**** DATA RECORDS ****

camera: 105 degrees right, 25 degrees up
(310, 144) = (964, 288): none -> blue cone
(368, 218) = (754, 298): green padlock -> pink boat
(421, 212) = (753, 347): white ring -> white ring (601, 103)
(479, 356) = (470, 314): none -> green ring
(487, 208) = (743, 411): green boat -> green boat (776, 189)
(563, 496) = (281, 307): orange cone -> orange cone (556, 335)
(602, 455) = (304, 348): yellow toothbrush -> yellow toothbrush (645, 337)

****

Recite the full listing above exactly.

SOLUTION TO THIS EXERCISE
camera: 105 degrees right, 25 degrees up
(310, 144) = (964, 288): none -> blue cone
(368, 218) = (754, 298): green padlock -> pink boat
(421, 212) = (753, 347): white ring -> white ring (601, 103)
(479, 356) = (470, 314): none -> green ring
(487, 208) = (743, 411): green boat -> green boat (776, 189)
(563, 496) = (281, 307): orange cone -> orange cone (556, 335)
(602, 455) = (304, 348): yellow toothbrush -> yellow toothbrush (645, 337)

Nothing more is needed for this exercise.